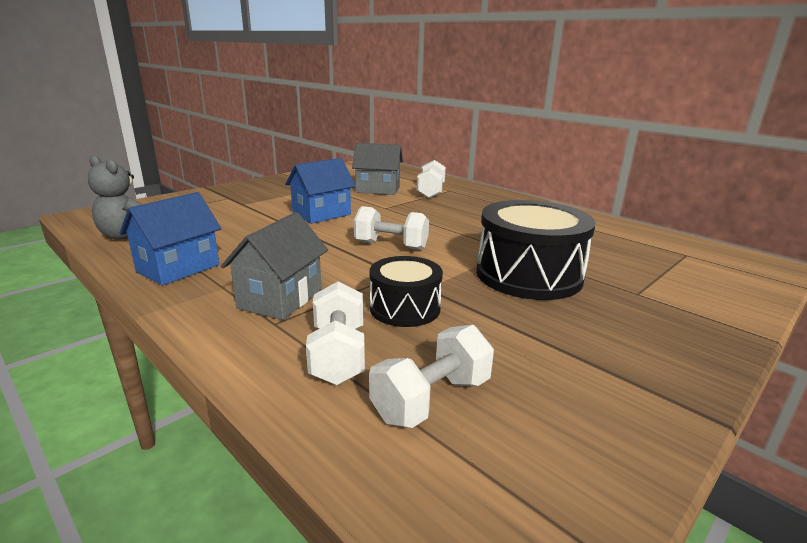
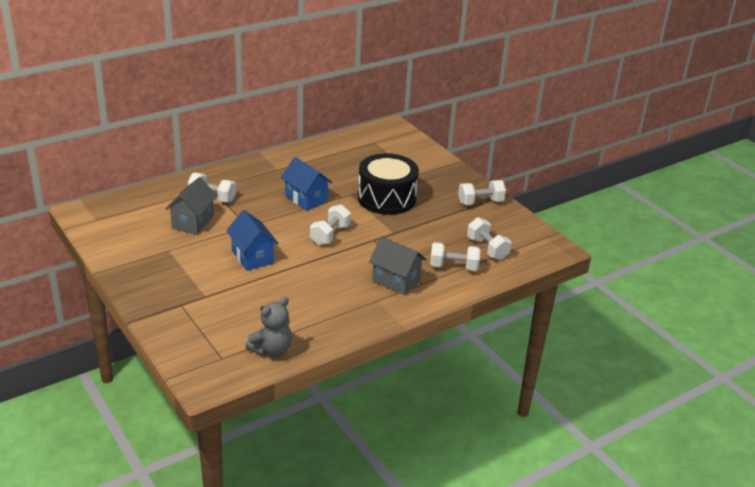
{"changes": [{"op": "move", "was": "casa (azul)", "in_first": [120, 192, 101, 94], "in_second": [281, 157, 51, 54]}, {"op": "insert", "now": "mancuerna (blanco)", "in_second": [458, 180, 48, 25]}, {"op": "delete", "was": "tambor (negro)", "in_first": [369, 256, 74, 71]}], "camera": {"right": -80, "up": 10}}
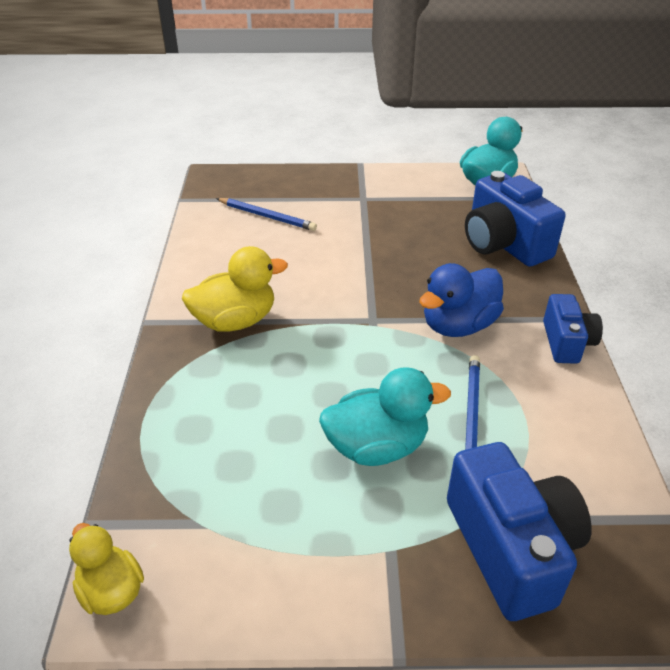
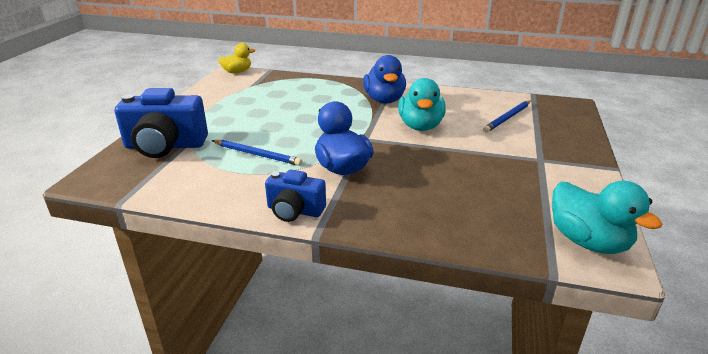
{"changes": [{"op": "recolor", "was": "pato (amarillo)", "now": "pato (azul)", "in_first": [182, 246, 106, 86], "in_second": [363, 55, 43, 49]}, {"op": "move", "was": "pato (turquesa)", "in_first": [319, 367, 132, 99], "in_second": [398, 78, 48, 53]}, {"op": "delete", "was": "cámara (azul)", "in_first": [465, 171, 100, 96]}], "camera": {"right": 105, "up": -10}}
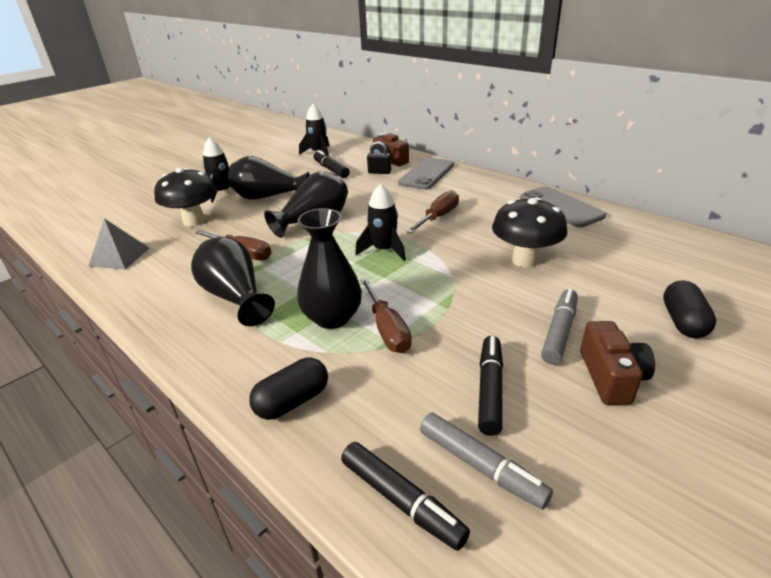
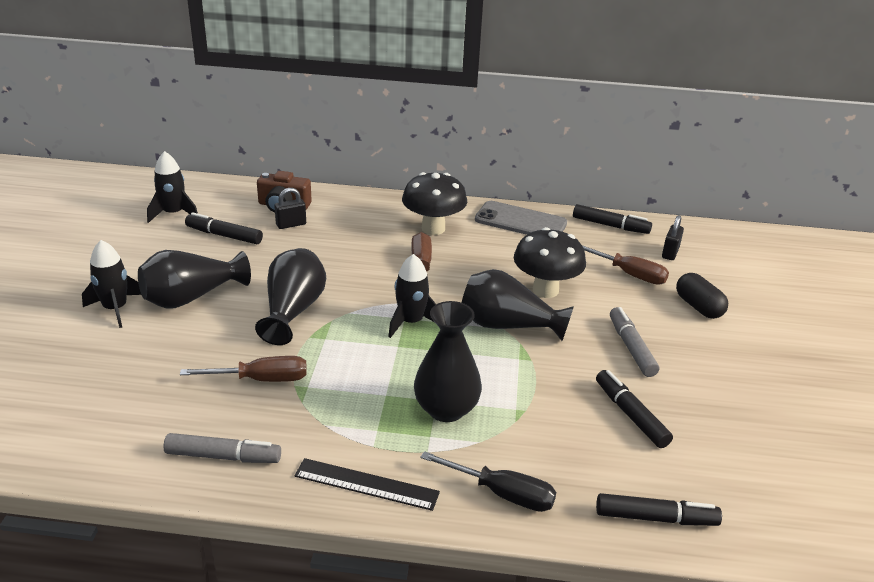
{"changes": [{"op": "move", "was": "rotulador (gris)", "in_first": [420, 413, 133, 97], "in_second": [163, 433, 118, 30]}, {"op": "insert", "now": "regla (negro)", "in_second": [294, 458, 146, 53]}, {"op": "move", "was": "seta (negro)", "in_first": [154, 168, 63, 59], "in_second": [402, 172, 65, 63]}, {"op": "replace", "was": "cápsula (negro)", "now": "destornillador (negro)", "in_first": [249, 358, 79, 62], "in_second": [420, 451, 136, 61]}, {"op": "move", "was": "florero (negro)", "in_first": [191, 237, 84, 89], "in_second": [462, 269, 112, 72]}, {"op": "insert", "now": "rotulador (negro)", "in_second": [573, 204, 79, 30]}, {"op": "move", "was": "destornillador (marrón)", "in_first": [360, 278, 52, 75], "in_second": [582, 245, 87, 40]}, {"op": "insert", "now": "candado (negro)", "in_second": [662, 215, 22, 45]}, {"op": "delete", "was": "pirámide (gris)", "in_first": [88, 219, 61, 51]}, {"op": "delete", "was": "móvil (gris)", "in_first": [398, 157, 56, 33]}, {"op": "delete", "was": "cámara (marrón)", "in_first": [580, 321, 75, 84]}], "camera": {"right": -40, "up": 0}}
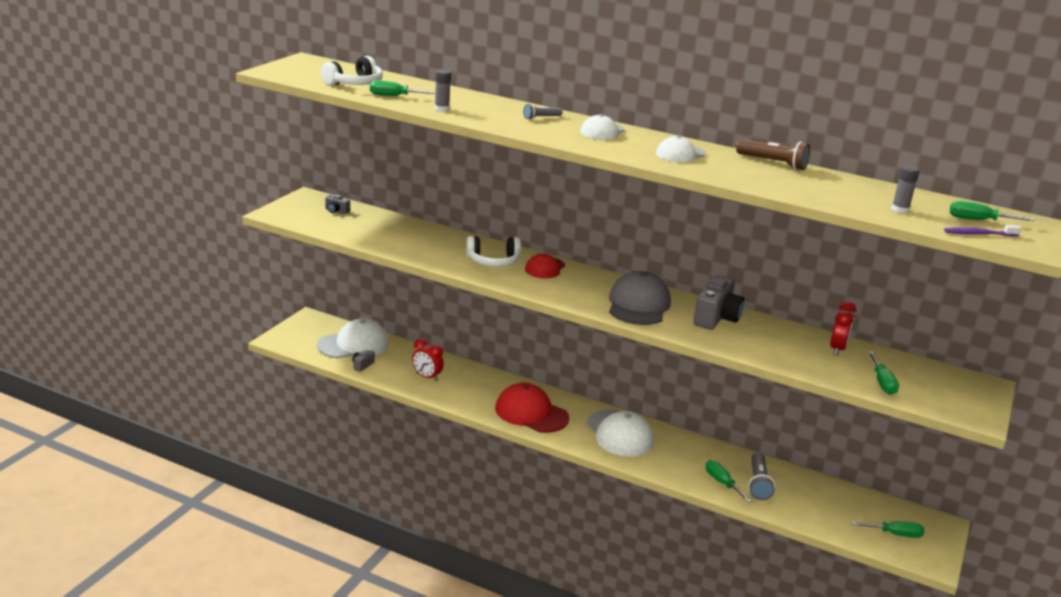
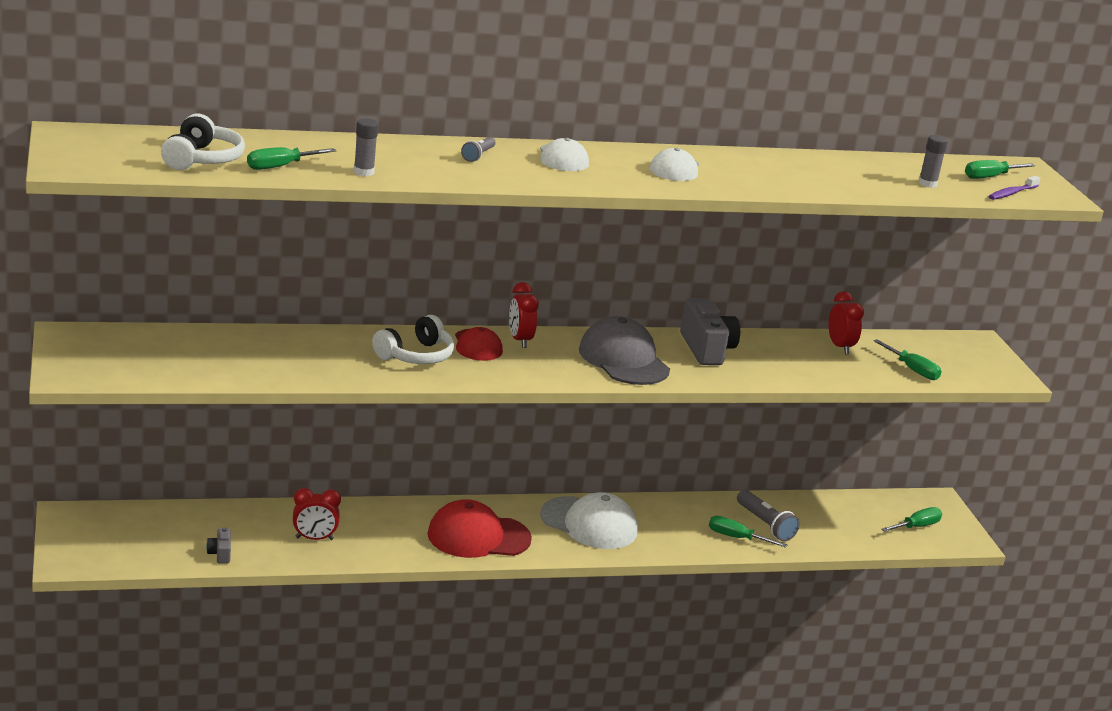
{"changes": [{"op": "insert", "now": "despertador (rojo)", "in_second": [509, 282, 30, 66]}, {"op": "delete", "was": "gorra (blanco)", "in_first": [317, 318, 72, 40]}, {"op": "delete", "was": "cámara (gris)", "in_first": [325, 194, 25, 20]}, {"op": "delete", "was": "lámpara de mano (marrón)", "in_first": [736, 139, 74, 31]}], "camera": {"right": -40, "up": 0}}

Task requirements>
If a line in the material above contains "negro", show that line.

Finished task>
{"changes": [{"op": "move", "was": "casa (azul)", "in_first": [120, 192, 101, 94], "in_second": [281, 157, 51, 54]}, {"op": "insert", "now": "mancuerna (blanco)", "in_second": [458, 180, 48, 25]}, {"op": "delete", "was": "tambor (negro)", "in_first": [369, 256, 74, 71]}], "camera": {"right": -80, "up": 10}}
{"changes": [{"op": "move", "was": "rotulador (gris)", "in_first": [420, 413, 133, 97], "in_second": [163, 433, 118, 30]}, {"op": "insert", "now": "regla (negro)", "in_second": [294, 458, 146, 53]}, {"op": "move", "was": "seta (negro)", "in_first": [154, 168, 63, 59], "in_second": [402, 172, 65, 63]}, {"op": "replace", "was": "cápsula (negro)", "now": "destornillador (negro)", "in_first": [249, 358, 79, 62], "in_second": [420, 451, 136, 61]}, {"op": "move", "was": "florero (negro)", "in_first": [191, 237, 84, 89], "in_second": [462, 269, 112, 72]}, {"op": "insert", "now": "rotulador (negro)", "in_second": [573, 204, 79, 30]}, {"op": "move", "was": "destornillador (marrón)", "in_first": [360, 278, 52, 75], "in_second": [582, 245, 87, 40]}, {"op": "insert", "now": "candado (negro)", "in_second": [662, 215, 22, 45]}, {"op": "delete", "was": "pirámide (gris)", "in_first": [88, 219, 61, 51]}, {"op": "delete", "was": "móvil (gris)", "in_first": [398, 157, 56, 33]}, {"op": "delete", "was": "cámara (marrón)", "in_first": [580, 321, 75, 84]}], "camera": {"right": -40, "up": 0}}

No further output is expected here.